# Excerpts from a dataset
▶

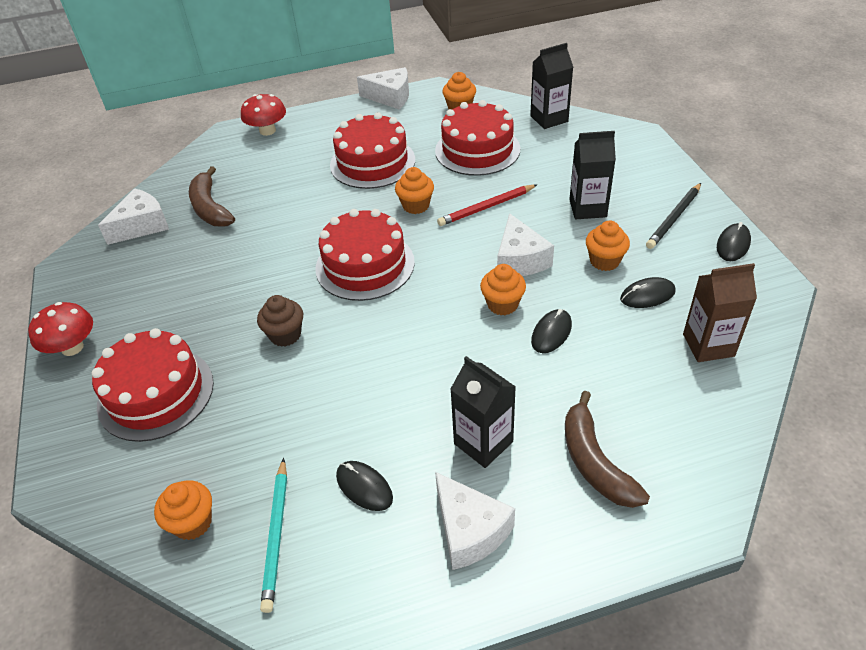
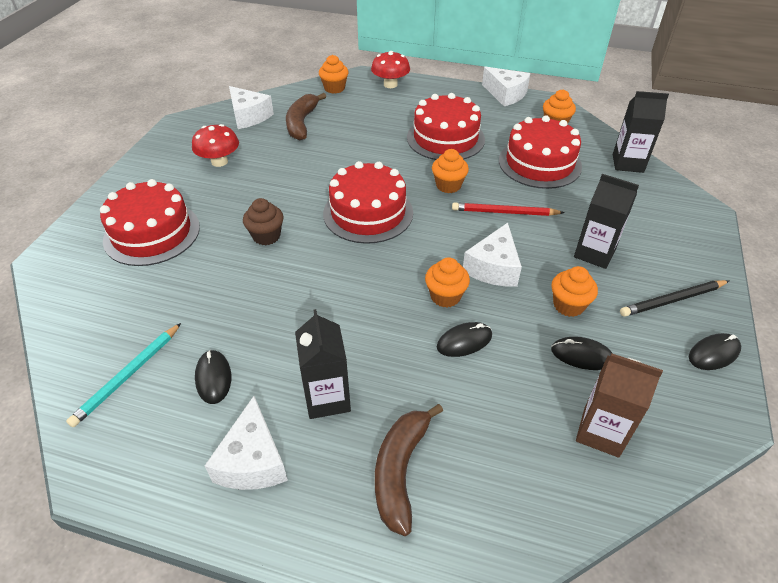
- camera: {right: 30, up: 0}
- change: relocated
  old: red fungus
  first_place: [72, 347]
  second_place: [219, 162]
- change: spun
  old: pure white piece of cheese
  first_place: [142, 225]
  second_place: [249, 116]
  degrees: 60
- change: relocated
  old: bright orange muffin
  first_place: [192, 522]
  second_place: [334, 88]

◀

Repeat precisely the lines of the data starting at the one containing "old: red fungus", last line included.

# Exercise result
  old: red fungus
  first_place: [72, 347]
  second_place: [219, 162]
- change: spun
  old: pure white piece of cheese
  first_place: [142, 225]
  second_place: [249, 116]
  degrees: 60
- change: relocated
  old: bright orange muffin
  first_place: [192, 522]
  second_place: [334, 88]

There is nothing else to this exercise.